WORK ITEM
Give back each record precisely, pictures excluded.
---- EXERCISE MATERIAL
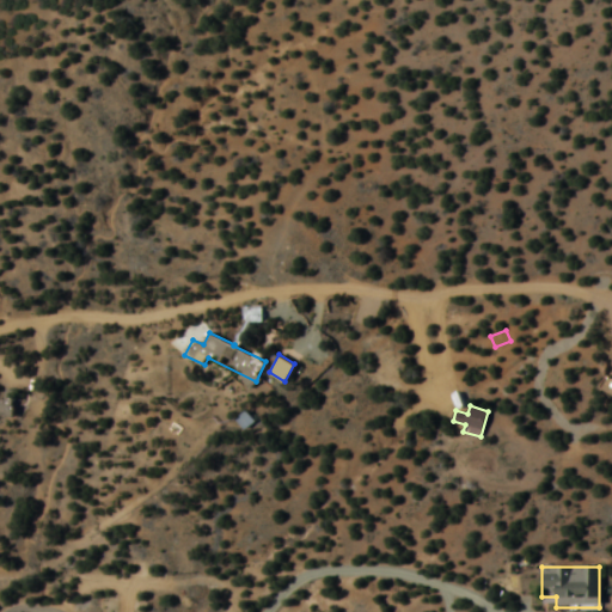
All buildings are outlined.
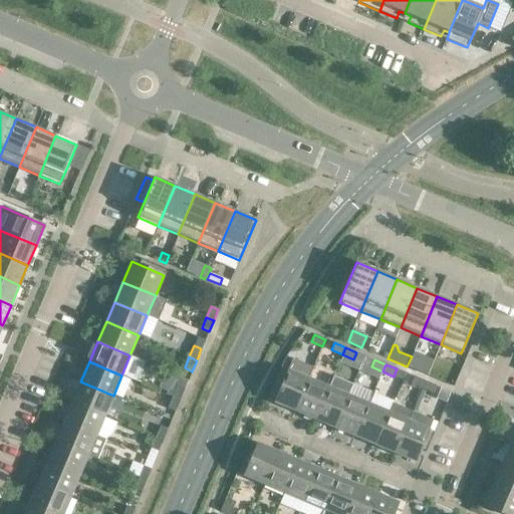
[(274,403),(295,411),(308,378),(288,369),(274,403)]
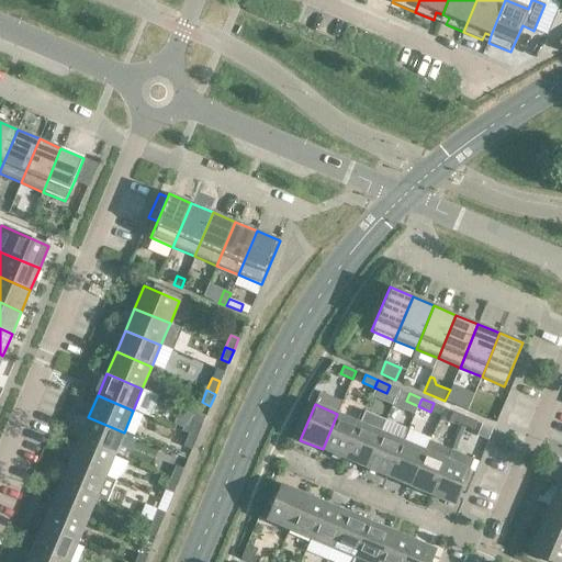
[(464,417),(452,412),(449,419),(461,425),(464,417)]
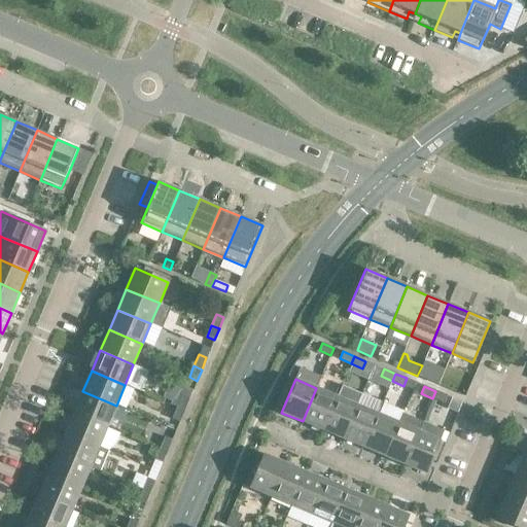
[(337,396),(316,388),(303,421),(323,430),(337,396)]
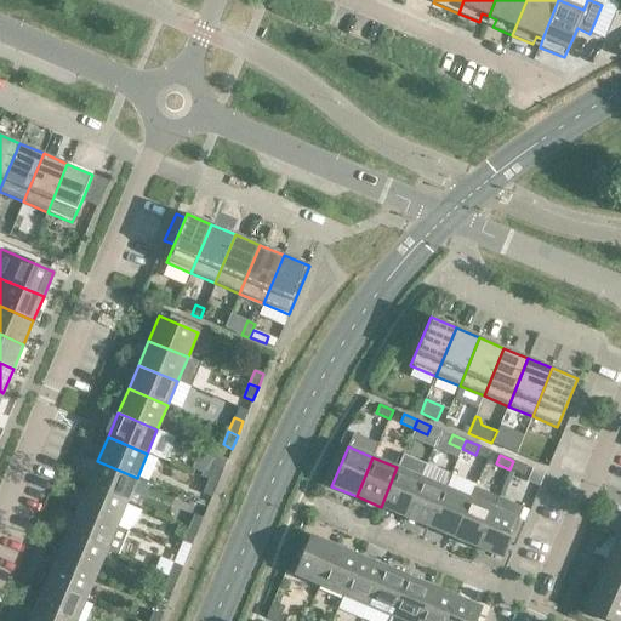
[(137,478),(97,461),(87,485),(126,502),(137,478)]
--------
RESULT OF THE EXERCISE
All buildings are outlined.
[(274,403),(295,411),(308,378),(288,369),(274,403)]
[(464,417),(452,412),(449,419),(461,425),(464,417)]
[(337,396),(316,388),(303,421),(323,430),(337,396)]
[(137,478),(97,461),(87,485),(126,502),(137,478)]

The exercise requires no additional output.